### Required action
Return every record below exactly as written, omitting any pictures.

### Source material
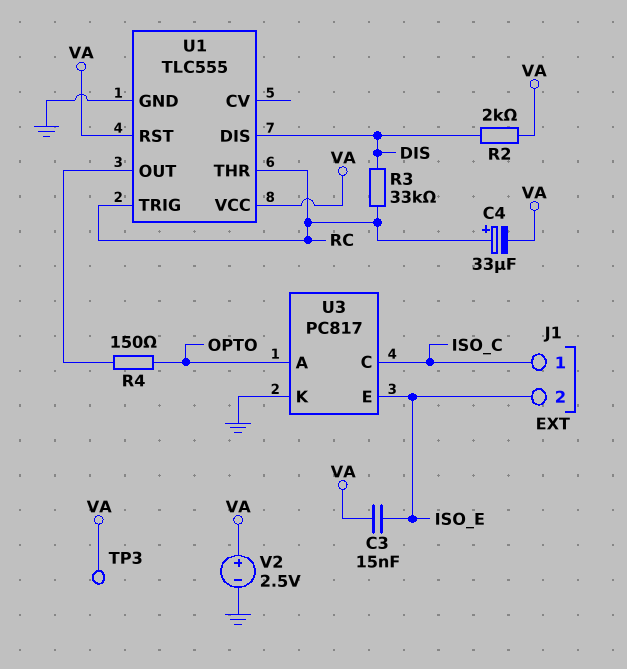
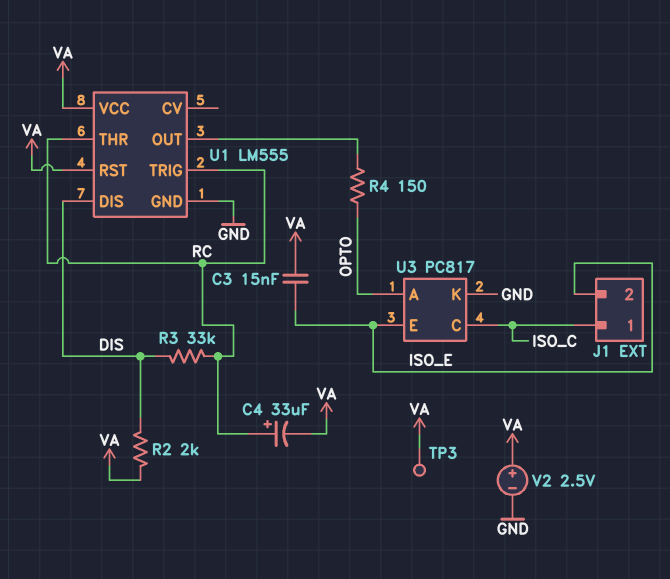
U1: TLC555 -> LM555

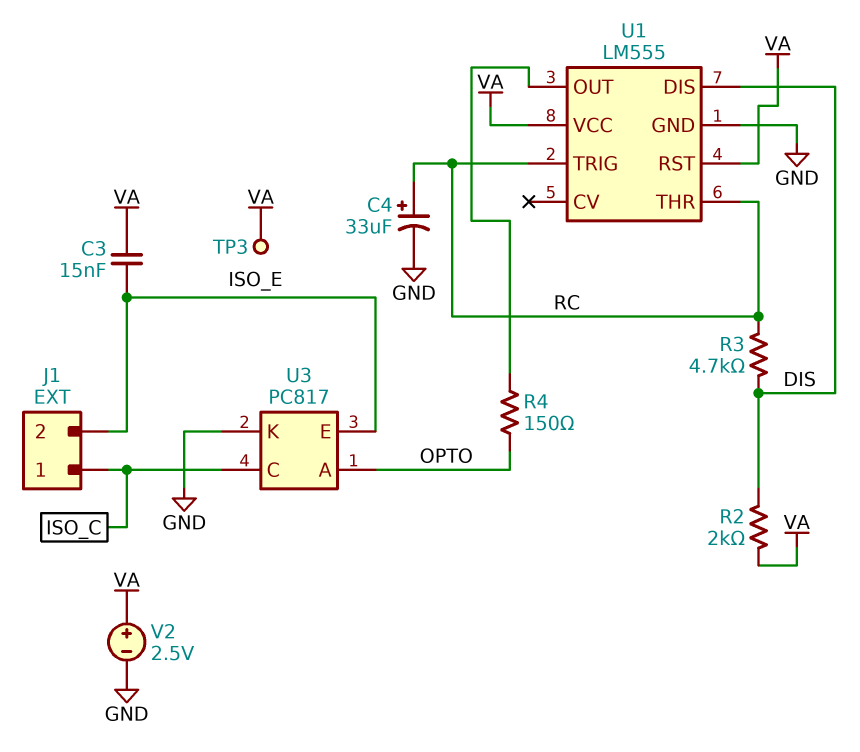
C4: 33uF (plus RC, minus VA) -> 33uF (plus RC, minus GND)
R3: 33k (DIS, RC) -> 4.7k (DIS, RC)

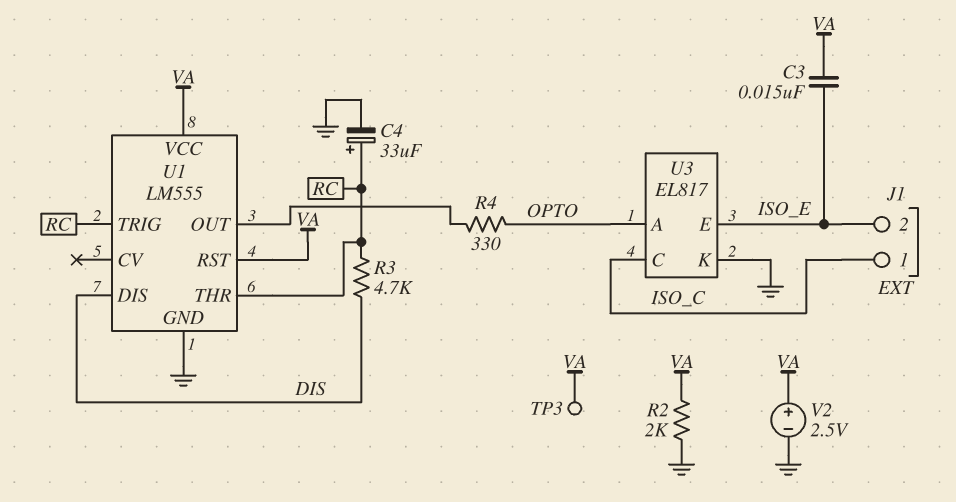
R2: 2k (DIS, VA) -> 2k (GND, VA)
R4: 150 (OPTO, U1/OUT) -> 330 (OPTO, U1/OUT)
U3: PC817 -> EL817

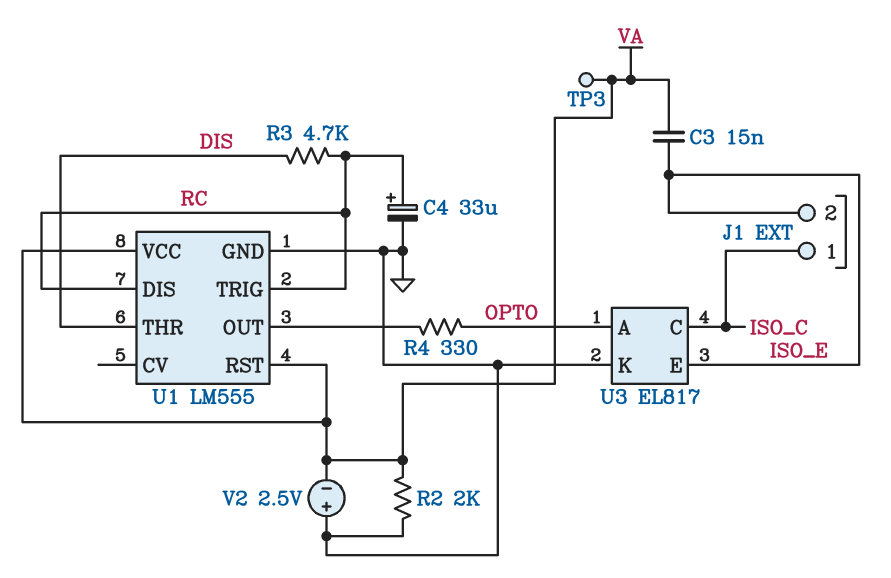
U1 pin DIS: DIS -> RC
U1 pin THR: RC -> DIS
V2: 2.5V (plus VA, minus GND) -> 2.5V (plus GND, minus VA)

### Finished task
U1: TLC555 -> LM555

C4: 33uF (plus RC, minus VA) -> 33uF (plus RC, minus GND)
R3: 33k (DIS, RC) -> 4.7k (DIS, RC)

R2: 2k (DIS, VA) -> 2k (GND, VA)
R4: 150 (OPTO, U1/OUT) -> 330 (OPTO, U1/OUT)
U3: PC817 -> EL817

U1 pin DIS: DIS -> RC
U1 pin THR: RC -> DIS
V2: 2.5V (plus VA, minus GND) -> 2.5V (plus GND, minus VA)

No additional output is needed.